Detected change data
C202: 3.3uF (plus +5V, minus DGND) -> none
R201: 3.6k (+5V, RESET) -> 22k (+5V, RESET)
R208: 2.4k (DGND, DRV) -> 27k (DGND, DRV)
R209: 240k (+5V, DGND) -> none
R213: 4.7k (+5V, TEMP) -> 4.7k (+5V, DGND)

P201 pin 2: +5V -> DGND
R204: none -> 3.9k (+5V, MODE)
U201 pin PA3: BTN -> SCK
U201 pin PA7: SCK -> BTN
...
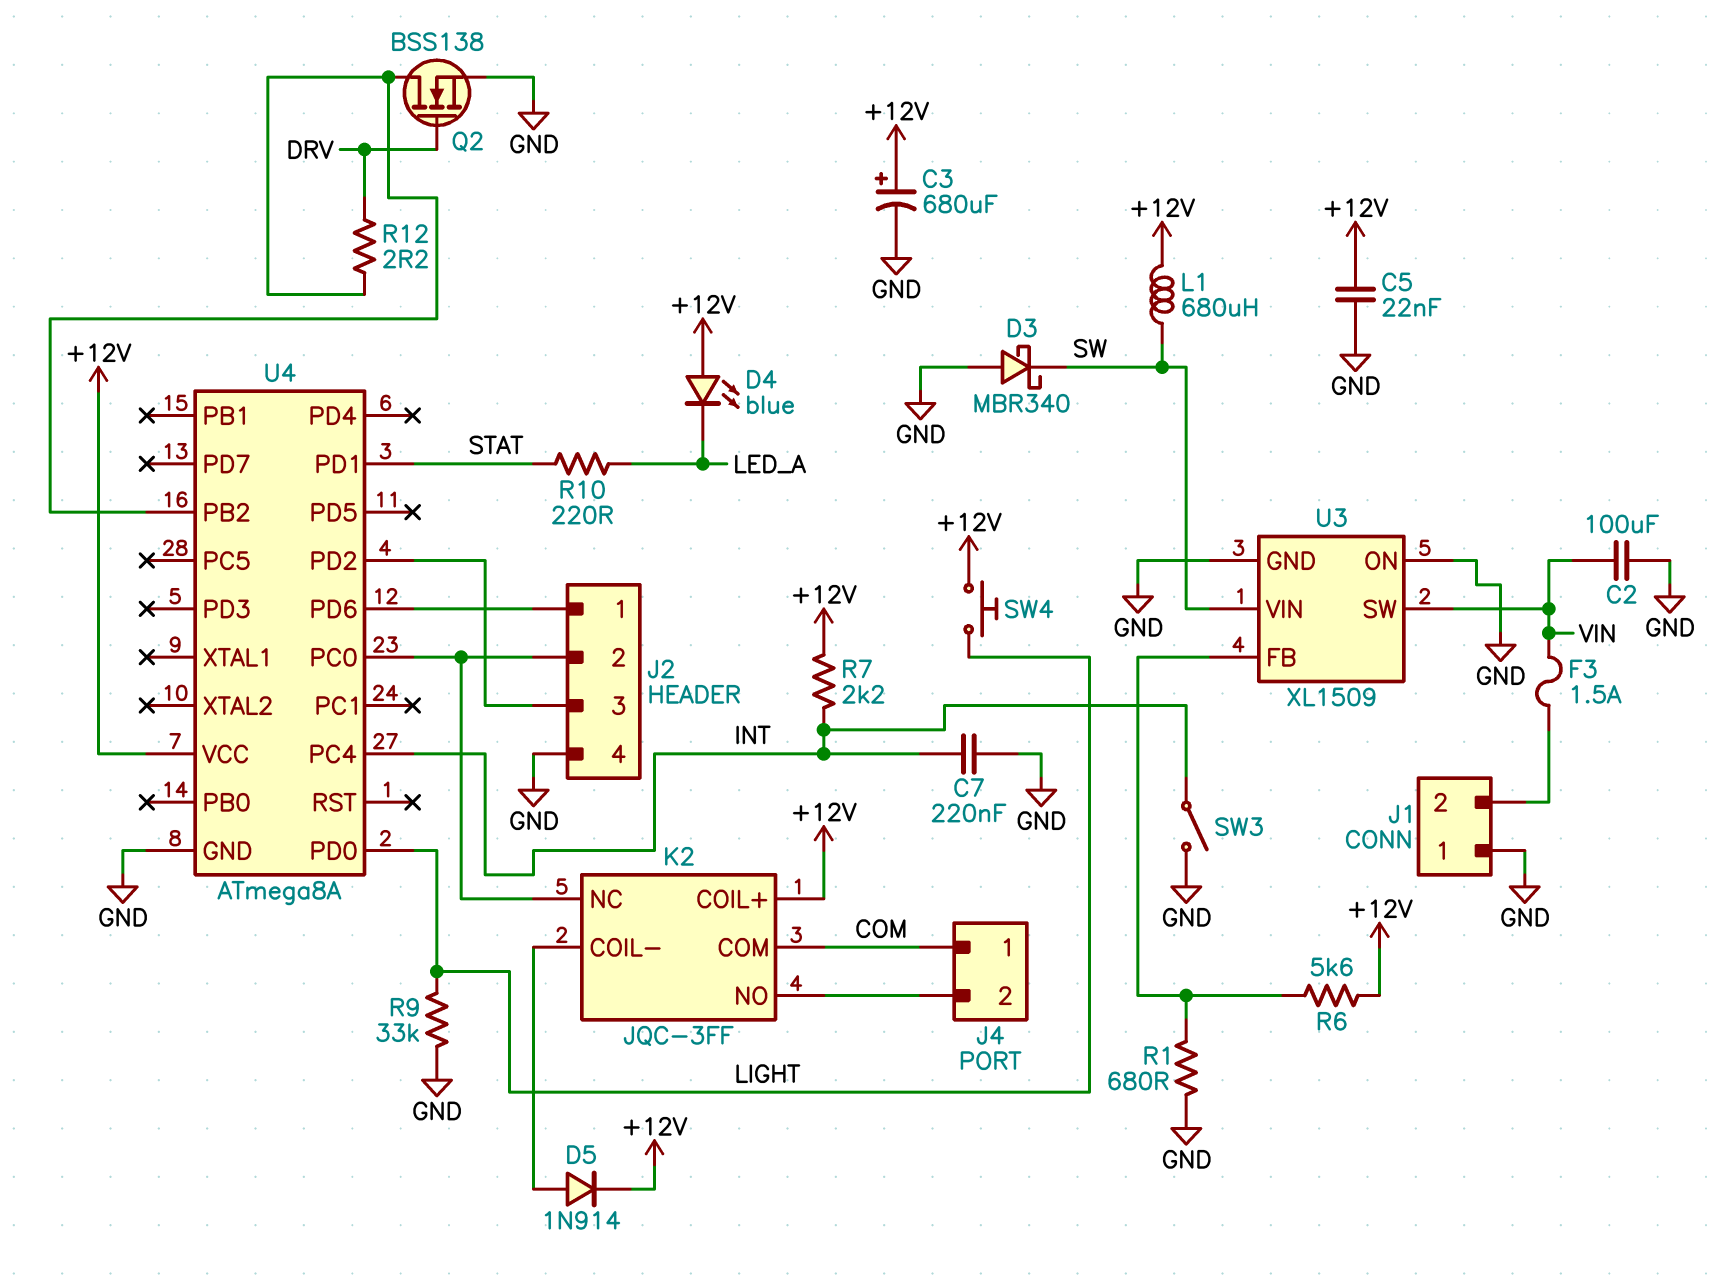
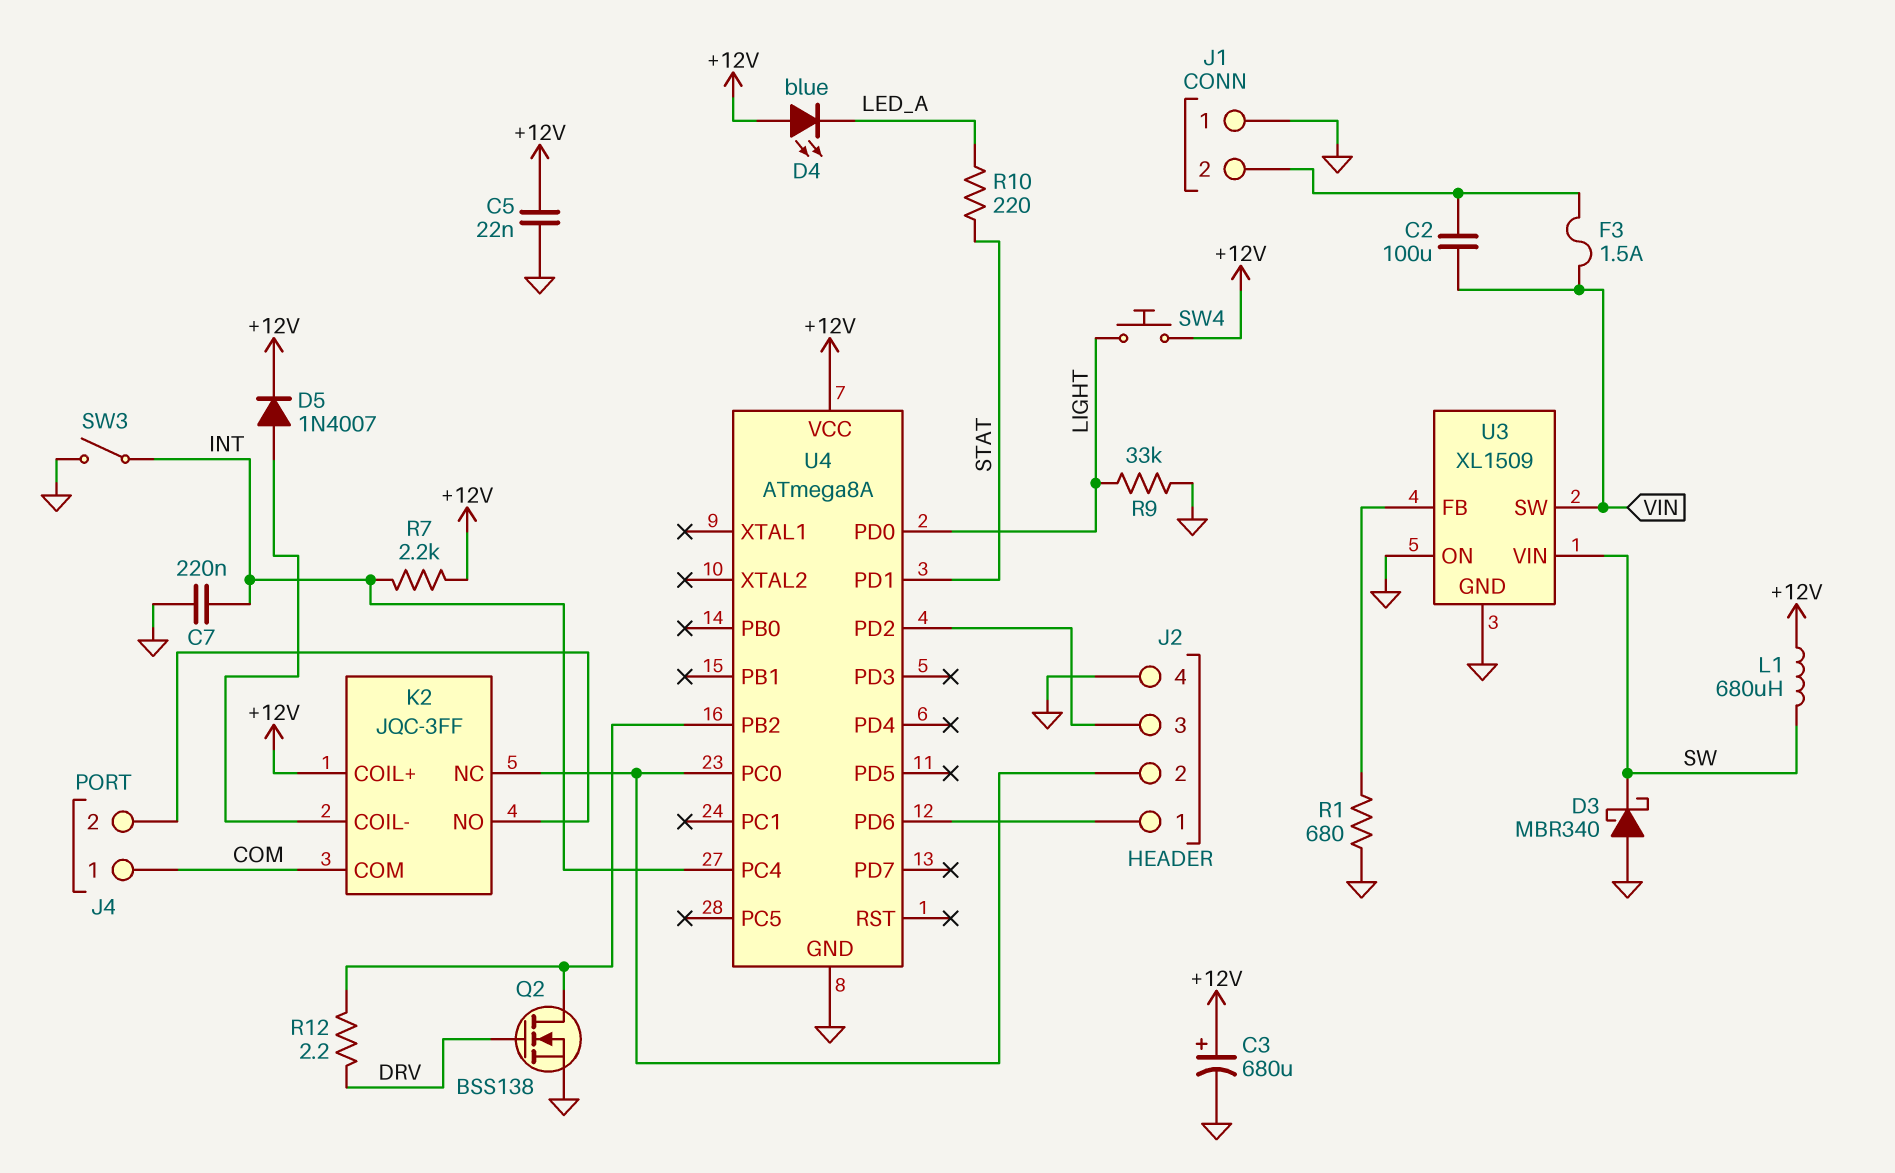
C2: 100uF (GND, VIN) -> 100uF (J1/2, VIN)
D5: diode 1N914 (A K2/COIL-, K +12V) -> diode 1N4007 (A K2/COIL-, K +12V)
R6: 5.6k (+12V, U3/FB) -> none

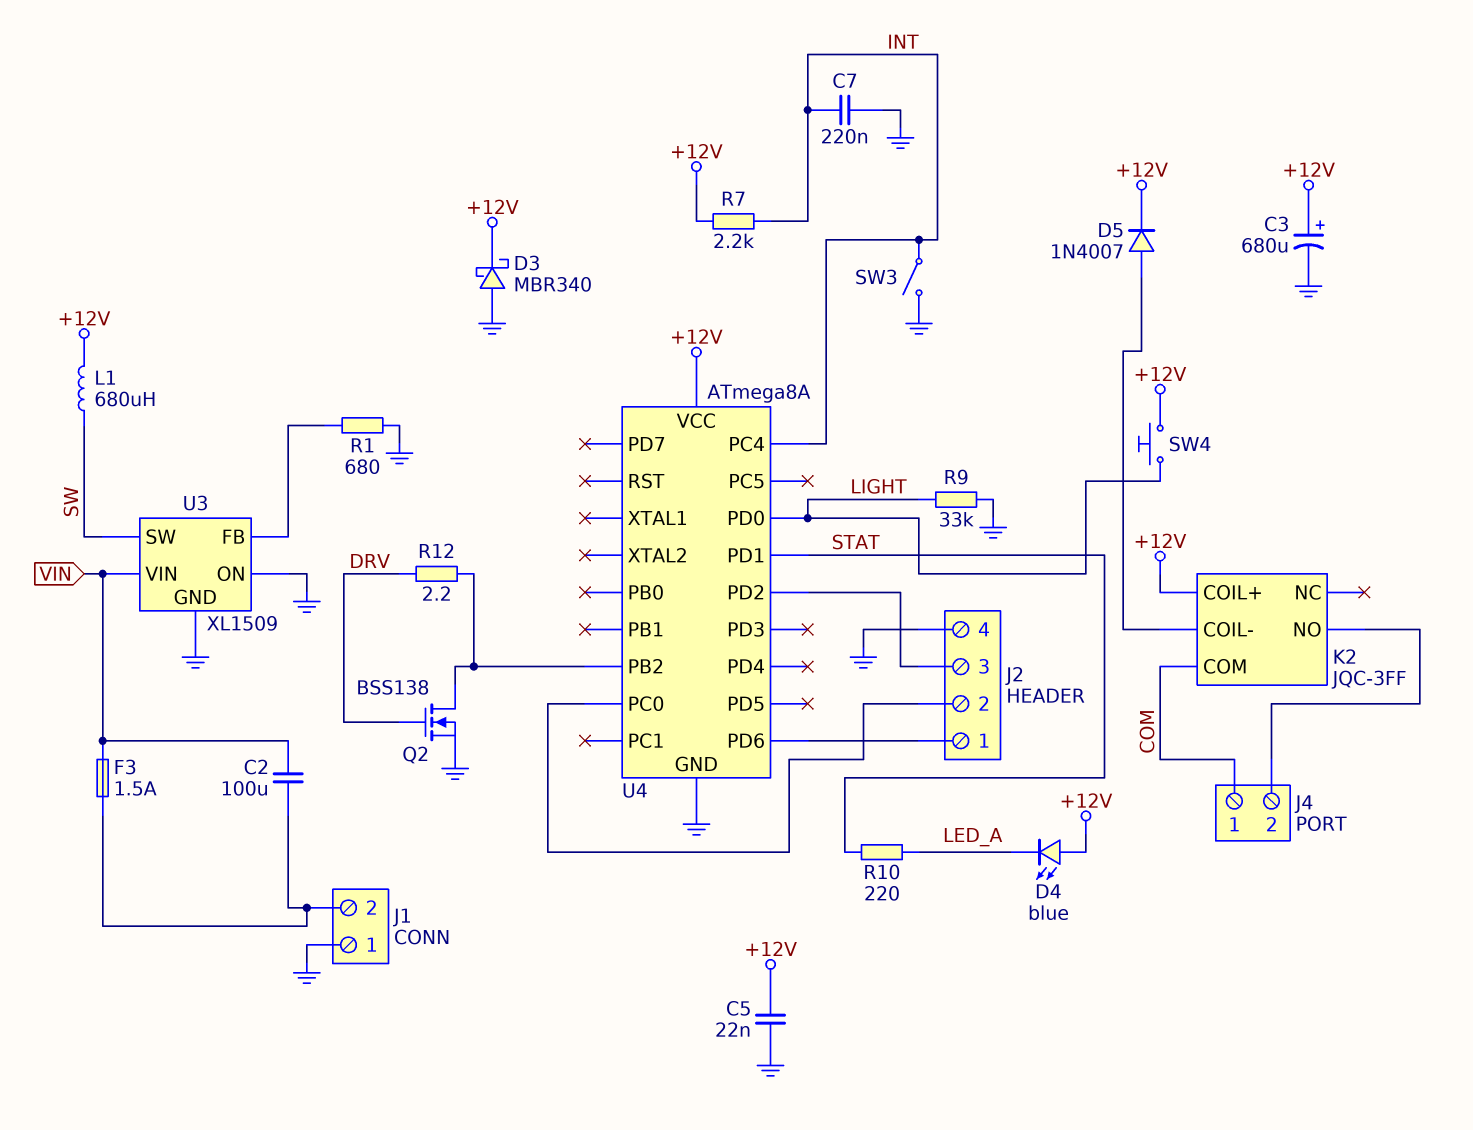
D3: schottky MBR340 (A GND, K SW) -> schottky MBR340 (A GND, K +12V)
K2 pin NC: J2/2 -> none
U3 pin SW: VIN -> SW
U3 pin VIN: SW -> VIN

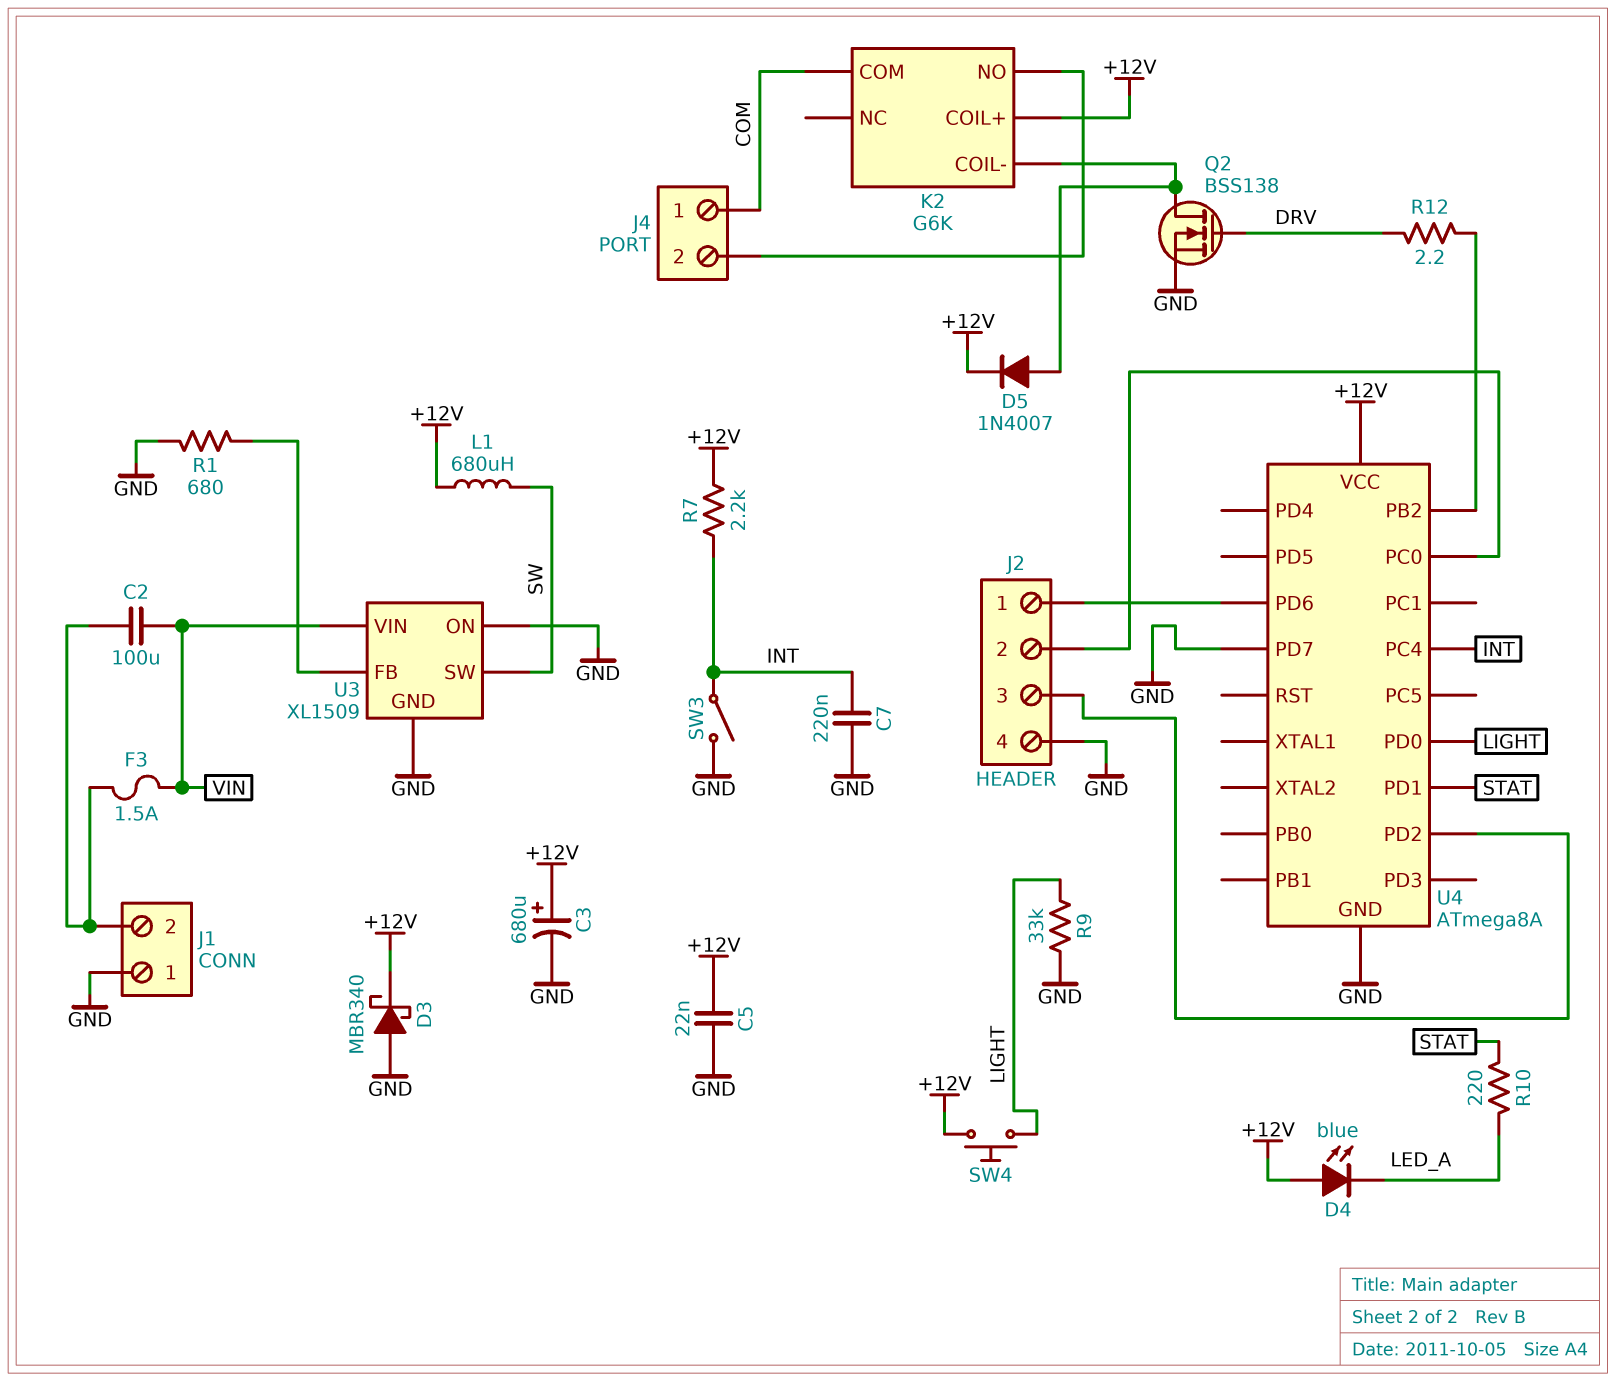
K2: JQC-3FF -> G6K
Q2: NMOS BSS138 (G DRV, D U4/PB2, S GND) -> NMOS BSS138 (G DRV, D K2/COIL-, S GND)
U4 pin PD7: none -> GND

### Problem details
Look through the entries above and quote exactly the lines from the line with "C202: 3.3uF (plus +5V, minus DGND) -> none" to the line with "U201 pin PA7: SCK -> BTN", counting both of those lines.

### Answer to this problem
C202: 3.3uF (plus +5V, minus DGND) -> none
R201: 3.6k (+5V, RESET) -> 22k (+5V, RESET)
R208: 2.4k (DGND, DRV) -> 27k (DGND, DRV)
R209: 240k (+5V, DGND) -> none
R213: 4.7k (+5V, TEMP) -> 4.7k (+5V, DGND)

P201 pin 2: +5V -> DGND
R204: none -> 3.9k (+5V, MODE)
U201 pin PA3: BTN -> SCK
U201 pin PA7: SCK -> BTN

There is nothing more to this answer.